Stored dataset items

* BEGIN *

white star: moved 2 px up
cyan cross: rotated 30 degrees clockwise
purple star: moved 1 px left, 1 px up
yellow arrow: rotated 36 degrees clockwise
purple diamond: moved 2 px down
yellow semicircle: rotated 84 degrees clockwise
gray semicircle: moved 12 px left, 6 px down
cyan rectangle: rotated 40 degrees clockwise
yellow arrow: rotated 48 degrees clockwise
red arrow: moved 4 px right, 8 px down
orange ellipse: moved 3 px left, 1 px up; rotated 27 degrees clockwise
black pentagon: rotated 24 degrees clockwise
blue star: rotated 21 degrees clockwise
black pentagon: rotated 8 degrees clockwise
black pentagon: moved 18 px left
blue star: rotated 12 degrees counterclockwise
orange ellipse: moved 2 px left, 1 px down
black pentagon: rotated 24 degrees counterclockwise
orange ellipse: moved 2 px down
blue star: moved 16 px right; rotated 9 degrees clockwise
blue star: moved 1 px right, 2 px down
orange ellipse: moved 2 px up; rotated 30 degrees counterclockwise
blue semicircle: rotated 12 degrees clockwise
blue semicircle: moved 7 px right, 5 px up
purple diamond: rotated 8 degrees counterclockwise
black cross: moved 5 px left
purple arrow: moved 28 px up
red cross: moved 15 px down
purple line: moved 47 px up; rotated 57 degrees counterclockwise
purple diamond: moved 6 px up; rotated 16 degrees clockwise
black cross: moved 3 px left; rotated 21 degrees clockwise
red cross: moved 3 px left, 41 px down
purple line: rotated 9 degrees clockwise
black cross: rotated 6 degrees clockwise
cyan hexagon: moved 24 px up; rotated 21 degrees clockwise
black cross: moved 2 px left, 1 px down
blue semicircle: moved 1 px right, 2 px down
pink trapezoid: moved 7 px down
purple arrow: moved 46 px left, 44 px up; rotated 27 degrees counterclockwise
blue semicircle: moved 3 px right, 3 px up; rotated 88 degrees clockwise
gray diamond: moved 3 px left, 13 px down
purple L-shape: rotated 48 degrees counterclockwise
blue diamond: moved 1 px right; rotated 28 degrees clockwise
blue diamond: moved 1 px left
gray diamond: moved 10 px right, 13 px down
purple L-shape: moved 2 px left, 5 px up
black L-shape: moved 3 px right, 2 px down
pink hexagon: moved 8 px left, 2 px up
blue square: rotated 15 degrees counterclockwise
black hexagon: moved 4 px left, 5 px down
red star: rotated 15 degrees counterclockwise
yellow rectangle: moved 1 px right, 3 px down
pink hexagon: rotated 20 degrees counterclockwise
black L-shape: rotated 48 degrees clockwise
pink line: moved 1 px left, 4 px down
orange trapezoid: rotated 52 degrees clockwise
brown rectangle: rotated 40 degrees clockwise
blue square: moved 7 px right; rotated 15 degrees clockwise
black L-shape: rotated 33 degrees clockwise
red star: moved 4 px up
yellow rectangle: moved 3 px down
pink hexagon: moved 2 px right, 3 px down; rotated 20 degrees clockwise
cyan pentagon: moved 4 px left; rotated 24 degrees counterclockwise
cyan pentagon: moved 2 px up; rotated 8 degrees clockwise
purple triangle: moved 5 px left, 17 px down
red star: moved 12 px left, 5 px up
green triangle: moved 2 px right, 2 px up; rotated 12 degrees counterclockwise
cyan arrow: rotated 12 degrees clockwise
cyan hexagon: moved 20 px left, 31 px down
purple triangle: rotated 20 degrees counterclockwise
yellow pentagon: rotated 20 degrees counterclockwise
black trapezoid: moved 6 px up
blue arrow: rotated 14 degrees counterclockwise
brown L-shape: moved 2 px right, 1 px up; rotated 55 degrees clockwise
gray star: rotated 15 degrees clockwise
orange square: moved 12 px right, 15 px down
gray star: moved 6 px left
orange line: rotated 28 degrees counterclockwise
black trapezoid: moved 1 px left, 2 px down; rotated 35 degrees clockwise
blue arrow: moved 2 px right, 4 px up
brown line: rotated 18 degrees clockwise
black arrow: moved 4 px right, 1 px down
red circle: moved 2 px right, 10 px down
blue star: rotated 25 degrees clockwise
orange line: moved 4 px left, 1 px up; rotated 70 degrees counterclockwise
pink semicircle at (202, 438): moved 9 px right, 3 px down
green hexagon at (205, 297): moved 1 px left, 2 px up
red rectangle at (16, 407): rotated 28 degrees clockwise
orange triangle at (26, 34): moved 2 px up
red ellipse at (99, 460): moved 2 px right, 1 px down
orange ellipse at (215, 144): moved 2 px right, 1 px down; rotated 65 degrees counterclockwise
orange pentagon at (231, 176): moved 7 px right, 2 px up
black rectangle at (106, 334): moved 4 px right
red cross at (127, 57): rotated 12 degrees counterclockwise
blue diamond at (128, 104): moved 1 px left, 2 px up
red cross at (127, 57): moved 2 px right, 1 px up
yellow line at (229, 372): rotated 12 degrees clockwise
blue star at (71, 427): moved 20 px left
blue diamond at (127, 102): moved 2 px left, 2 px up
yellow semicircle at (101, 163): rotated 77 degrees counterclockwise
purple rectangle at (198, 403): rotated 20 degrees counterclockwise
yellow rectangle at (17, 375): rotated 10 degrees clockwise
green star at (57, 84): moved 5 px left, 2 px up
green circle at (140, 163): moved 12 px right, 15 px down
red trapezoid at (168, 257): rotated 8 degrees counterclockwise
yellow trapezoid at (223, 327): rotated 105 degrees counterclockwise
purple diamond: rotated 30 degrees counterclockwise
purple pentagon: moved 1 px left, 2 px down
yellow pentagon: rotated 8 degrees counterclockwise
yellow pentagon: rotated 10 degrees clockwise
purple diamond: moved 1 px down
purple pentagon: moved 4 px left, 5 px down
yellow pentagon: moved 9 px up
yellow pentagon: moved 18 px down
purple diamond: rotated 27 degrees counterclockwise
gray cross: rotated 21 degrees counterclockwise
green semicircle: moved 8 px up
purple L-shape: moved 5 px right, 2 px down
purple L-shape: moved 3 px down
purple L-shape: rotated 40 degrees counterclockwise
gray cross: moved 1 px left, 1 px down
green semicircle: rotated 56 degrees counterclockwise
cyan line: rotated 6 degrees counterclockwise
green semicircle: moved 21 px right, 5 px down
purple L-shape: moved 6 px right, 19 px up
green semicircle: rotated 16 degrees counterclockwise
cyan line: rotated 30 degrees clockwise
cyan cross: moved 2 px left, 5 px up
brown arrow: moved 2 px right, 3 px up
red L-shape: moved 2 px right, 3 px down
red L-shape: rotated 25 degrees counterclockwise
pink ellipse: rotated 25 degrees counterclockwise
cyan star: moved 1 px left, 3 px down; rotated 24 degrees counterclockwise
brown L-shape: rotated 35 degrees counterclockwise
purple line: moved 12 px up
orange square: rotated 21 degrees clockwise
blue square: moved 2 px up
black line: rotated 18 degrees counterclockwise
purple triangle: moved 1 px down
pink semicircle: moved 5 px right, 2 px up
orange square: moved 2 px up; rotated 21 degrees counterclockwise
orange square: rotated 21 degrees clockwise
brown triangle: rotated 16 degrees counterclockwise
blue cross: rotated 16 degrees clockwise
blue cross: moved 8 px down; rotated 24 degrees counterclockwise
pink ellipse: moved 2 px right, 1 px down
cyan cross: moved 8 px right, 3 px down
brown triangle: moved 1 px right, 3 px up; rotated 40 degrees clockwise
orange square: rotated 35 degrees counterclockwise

* END *

→ Stated task
Reproduce every one of the records above word for word, with no changes.

→ The result
white star: moved 2 px up
cyan cross: rotated 30 degrees clockwise
purple star: moved 1 px left, 1 px up
yellow arrow: rotated 36 degrees clockwise
purple diamond: moved 2 px down
yellow semicircle: rotated 84 degrees clockwise
gray semicircle: moved 12 px left, 6 px down
cyan rectangle: rotated 40 degrees clockwise
yellow arrow: rotated 48 degrees clockwise
red arrow: moved 4 px right, 8 px down
orange ellipse: moved 3 px left, 1 px up; rotated 27 degrees clockwise
black pentagon: rotated 24 degrees clockwise
blue star: rotated 21 degrees clockwise
black pentagon: rotated 8 degrees clockwise
black pentagon: moved 18 px left
blue star: rotated 12 degrees counterclockwise
orange ellipse: moved 2 px left, 1 px down
black pentagon: rotated 24 degrees counterclockwise
orange ellipse: moved 2 px down
blue star: moved 16 px right; rotated 9 degrees clockwise
blue star: moved 1 px right, 2 px down
orange ellipse: moved 2 px up; rotated 30 degrees counterclockwise
blue semicircle: rotated 12 degrees clockwise
blue semicircle: moved 7 px right, 5 px up
purple diamond: rotated 8 degrees counterclockwise
black cross: moved 5 px left
purple arrow: moved 28 px up
red cross: moved 15 px down
purple line: moved 47 px up; rotated 57 degrees counterclockwise
purple diamond: moved 6 px up; rotated 16 degrees clockwise
black cross: moved 3 px left; rotated 21 degrees clockwise
red cross: moved 3 px left, 41 px down
purple line: rotated 9 degrees clockwise
black cross: rotated 6 degrees clockwise
cyan hexagon: moved 24 px up; rotated 21 degrees clockwise
black cross: moved 2 px left, 1 px down
blue semicircle: moved 1 px right, 2 px down
pink trapezoid: moved 7 px down
purple arrow: moved 46 px left, 44 px up; rotated 27 degrees counterclockwise
blue semicircle: moved 3 px right, 3 px up; rotated 88 degrees clockwise
gray diamond: moved 3 px left, 13 px down
purple L-shape: rotated 48 degrees counterclockwise
blue diamond: moved 1 px right; rotated 28 degrees clockwise
blue diamond: moved 1 px left
gray diamond: moved 10 px right, 13 px down
purple L-shape: moved 2 px left, 5 px up
black L-shape: moved 3 px right, 2 px down
pink hexagon: moved 8 px left, 2 px up
blue square: rotated 15 degrees counterclockwise
black hexagon: moved 4 px left, 5 px down
red star: rotated 15 degrees counterclockwise
yellow rectangle: moved 1 px right, 3 px down
pink hexagon: rotated 20 degrees counterclockwise
black L-shape: rotated 48 degrees clockwise
pink line: moved 1 px left, 4 px down
orange trapezoid: rotated 52 degrees clockwise
brown rectangle: rotated 40 degrees clockwise
blue square: moved 7 px right; rotated 15 degrees clockwise
black L-shape: rotated 33 degrees clockwise
red star: moved 4 px up
yellow rectangle: moved 3 px down
pink hexagon: moved 2 px right, 3 px down; rotated 20 degrees clockwise
cyan pentagon: moved 4 px left; rotated 24 degrees counterclockwise
cyan pentagon: moved 2 px up; rotated 8 degrees clockwise
purple triangle: moved 5 px left, 17 px down
red star: moved 12 px left, 5 px up
green triangle: moved 2 px right, 2 px up; rotated 12 degrees counterclockwise
cyan arrow: rotated 12 degrees clockwise
cyan hexagon: moved 20 px left, 31 px down
purple triangle: rotated 20 degrees counterclockwise
yellow pentagon: rotated 20 degrees counterclockwise
black trapezoid: moved 6 px up
blue arrow: rotated 14 degrees counterclockwise
brown L-shape: moved 2 px right, 1 px up; rotated 55 degrees clockwise
gray star: rotated 15 degrees clockwise
orange square: moved 12 px right, 15 px down
gray star: moved 6 px left
orange line: rotated 28 degrees counterclockwise
black trapezoid: moved 1 px left, 2 px down; rotated 35 degrees clockwise
blue arrow: moved 2 px right, 4 px up
brown line: rotated 18 degrees clockwise
black arrow: moved 4 px right, 1 px down
red circle: moved 2 px right, 10 px down
blue star: rotated 25 degrees clockwise
orange line: moved 4 px left, 1 px up; rotated 70 degrees counterclockwise
pink semicircle at (202, 438): moved 9 px right, 3 px down
green hexagon at (205, 297): moved 1 px left, 2 px up
red rectangle at (16, 407): rotated 28 degrees clockwise
orange triangle at (26, 34): moved 2 px up
red ellipse at (99, 460): moved 2 px right, 1 px down
orange ellipse at (215, 144): moved 2 px right, 1 px down; rotated 65 degrees counterclockwise
orange pentagon at (231, 176): moved 7 px right, 2 px up
black rectangle at (106, 334): moved 4 px right
red cross at (127, 57): rotated 12 degrees counterclockwise
blue diamond at (128, 104): moved 1 px left, 2 px up
red cross at (127, 57): moved 2 px right, 1 px up
yellow line at (229, 372): rotated 12 degrees clockwise
blue star at (71, 427): moved 20 px left
blue diamond at (127, 102): moved 2 px left, 2 px up
yellow semicircle at (101, 163): rotated 77 degrees counterclockwise
purple rectangle at (198, 403): rotated 20 degrees counterclockwise
yellow rectangle at (17, 375): rotated 10 degrees clockwise
green star at (57, 84): moved 5 px left, 2 px up
green circle at (140, 163): moved 12 px right, 15 px down
red trapezoid at (168, 257): rotated 8 degrees counterclockwise
yellow trapezoid at (223, 327): rotated 105 degrees counterclockwise
purple diamond: rotated 30 degrees counterclockwise
purple pentagon: moved 1 px left, 2 px down
yellow pentagon: rotated 8 degrees counterclockwise
yellow pentagon: rotated 10 degrees clockwise
purple diamond: moved 1 px down
purple pentagon: moved 4 px left, 5 px down
yellow pentagon: moved 9 px up
yellow pentagon: moved 18 px down
purple diamond: rotated 27 degrees counterclockwise
gray cross: rotated 21 degrees counterclockwise
green semicircle: moved 8 px up
purple L-shape: moved 5 px right, 2 px down
purple L-shape: moved 3 px down
purple L-shape: rotated 40 degrees counterclockwise
gray cross: moved 1 px left, 1 px down
green semicircle: rotated 56 degrees counterclockwise
cyan line: rotated 6 degrees counterclockwise
green semicircle: moved 21 px right, 5 px down
purple L-shape: moved 6 px right, 19 px up
green semicircle: rotated 16 degrees counterclockwise
cyan line: rotated 30 degrees clockwise
cyan cross: moved 2 px left, 5 px up
brown arrow: moved 2 px right, 3 px up
red L-shape: moved 2 px right, 3 px down
red L-shape: rotated 25 degrees counterclockwise
pink ellipse: rotated 25 degrees counterclockwise
cyan star: moved 1 px left, 3 px down; rotated 24 degrees counterclockwise
brown L-shape: rotated 35 degrees counterclockwise
purple line: moved 12 px up
orange square: rotated 21 degrees clockwise
blue square: moved 2 px up
black line: rotated 18 degrees counterclockwise
purple triangle: moved 1 px down
pink semicircle: moved 5 px right, 2 px up
orange square: moved 2 px up; rotated 21 degrees counterclockwise
orange square: rotated 21 degrees clockwise
brown triangle: rotated 16 degrees counterclockwise
blue cross: rotated 16 degrees clockwise
blue cross: moved 8 px down; rotated 24 degrees counterclockwise
pink ellipse: moved 2 px right, 1 px down
cyan cross: moved 8 px right, 3 px down
brown triangle: moved 1 px right, 3 px up; rotated 40 degrees clockwise
orange square: rotated 35 degrees counterclockwise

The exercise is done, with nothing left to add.